## What to do
From start to finish, set down the entries below exactly, leaving out the pictures.

## Data
=== Section Start ===

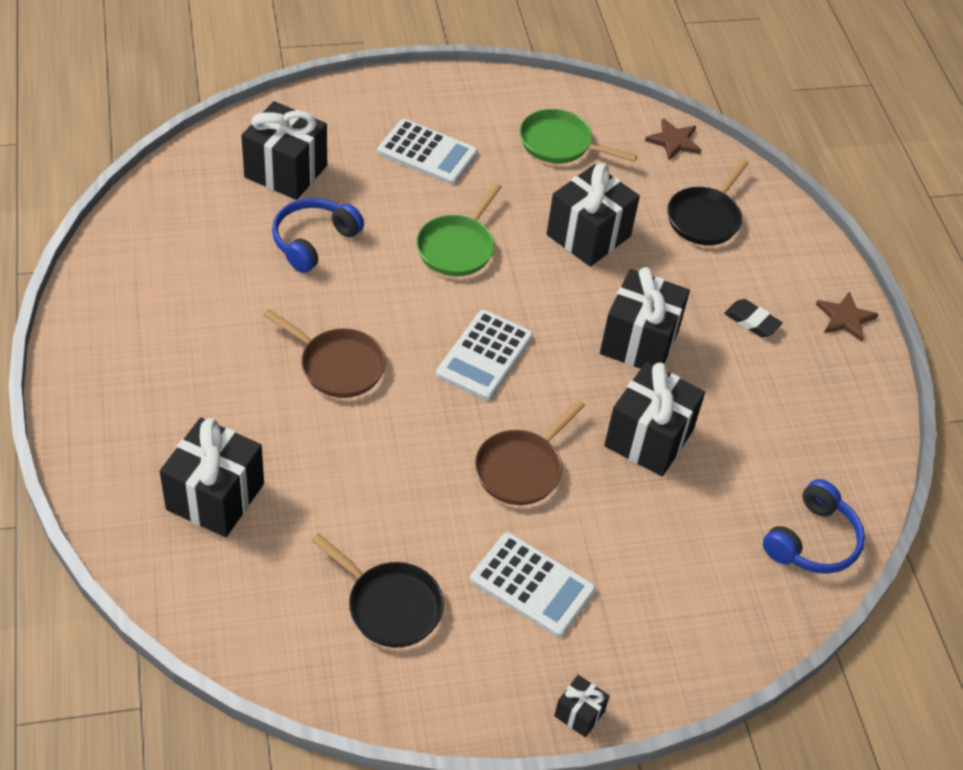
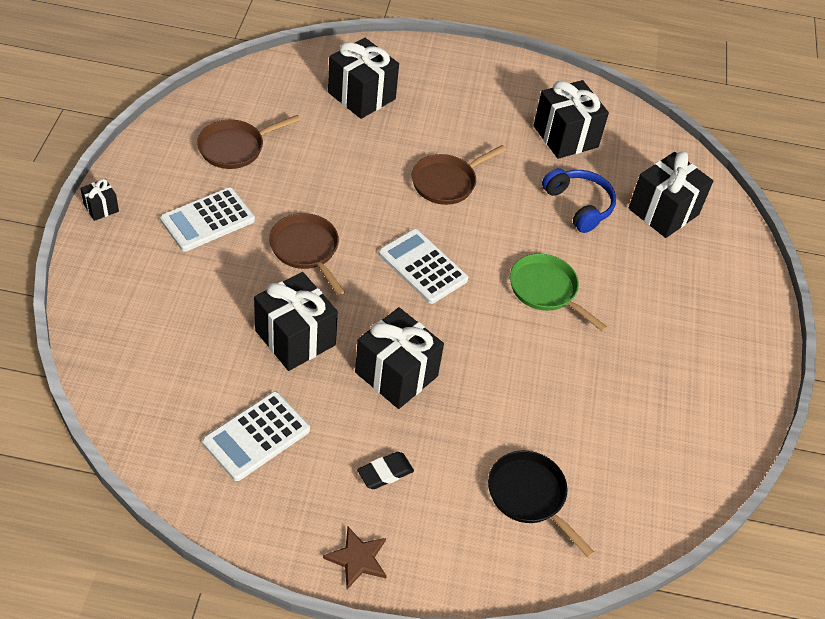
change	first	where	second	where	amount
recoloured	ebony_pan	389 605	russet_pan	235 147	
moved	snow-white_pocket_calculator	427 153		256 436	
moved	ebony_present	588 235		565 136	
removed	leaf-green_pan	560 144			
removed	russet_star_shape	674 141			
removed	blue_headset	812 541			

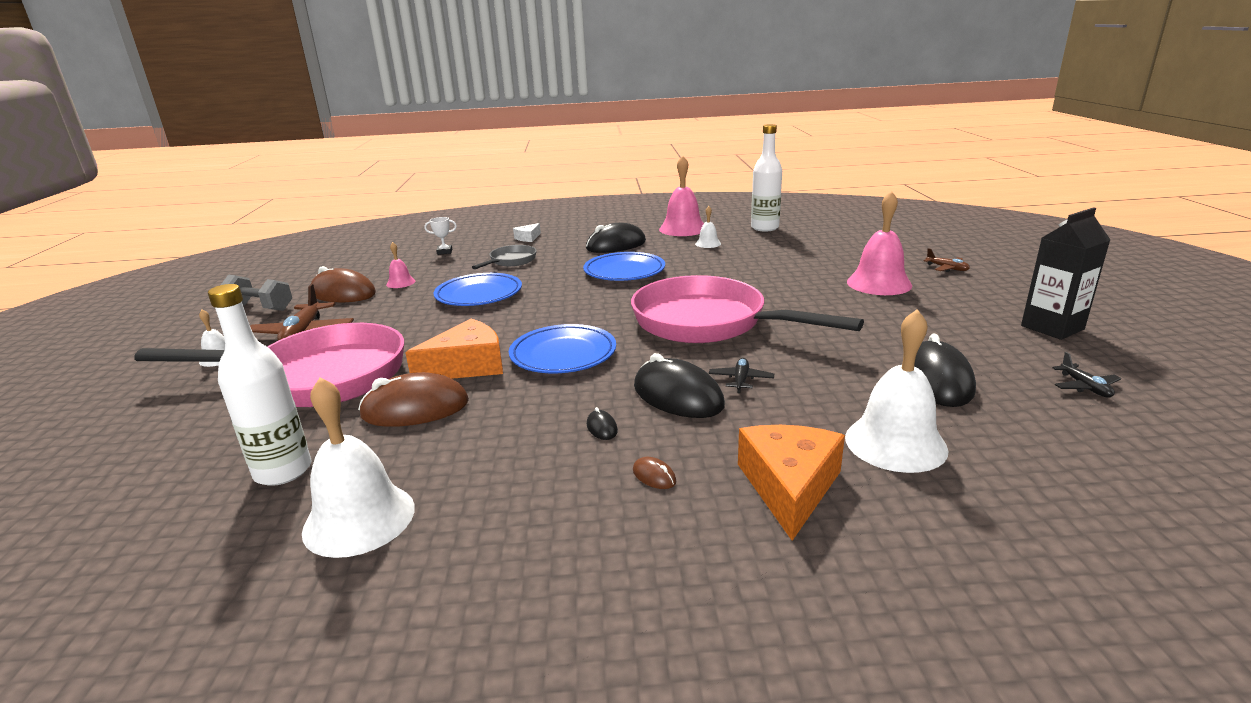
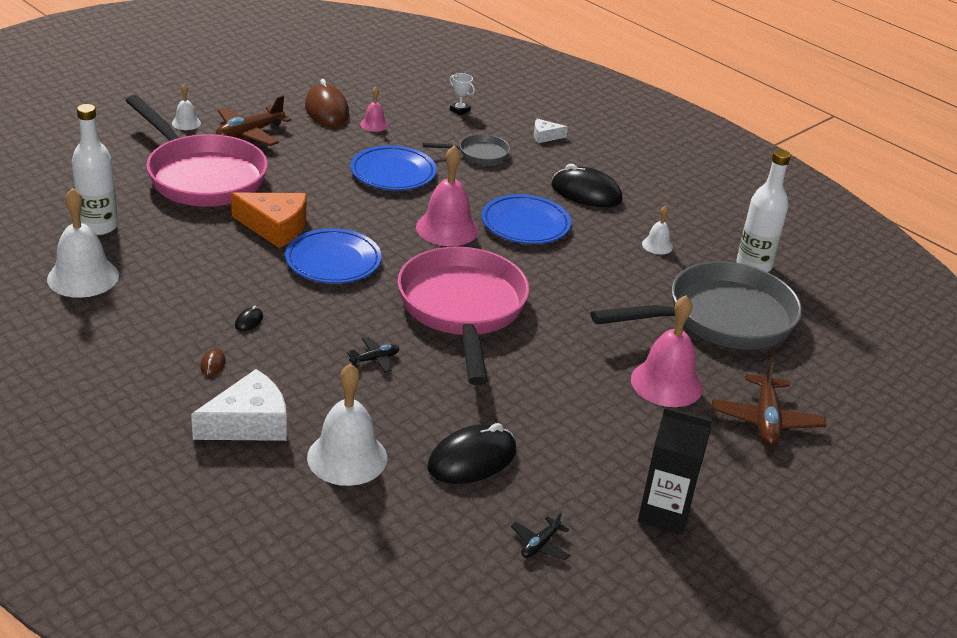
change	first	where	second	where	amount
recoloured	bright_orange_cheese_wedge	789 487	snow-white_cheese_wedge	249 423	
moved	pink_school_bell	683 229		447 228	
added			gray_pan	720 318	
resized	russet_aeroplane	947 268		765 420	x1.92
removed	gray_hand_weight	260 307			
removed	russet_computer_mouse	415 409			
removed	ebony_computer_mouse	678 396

=== Section End ===

## Reply
change	first	where	second	where	amount
recoloured	ebony_pan	389 605	russet_pan	235 147	
moved	snow-white_pocket_calculator	427 153		256 436	
moved	ebony_present	588 235		565 136	
removed	leaf-green_pan	560 144			
removed	russet_star_shape	674 141			
removed	blue_headset	812 541			

change	first	where	second	where	amount
recoloured	bright_orange_cheese_wedge	789 487	snow-white_cheese_wedge	249 423	
moved	pink_school_bell	683 229		447 228	
added			gray_pan	720 318	
resized	russet_aeroplane	947 268		765 420	x1.92
removed	gray_hand_weight	260 307			
removed	russet_computer_mouse	415 409			
removed	ebony_computer_mouse	678 396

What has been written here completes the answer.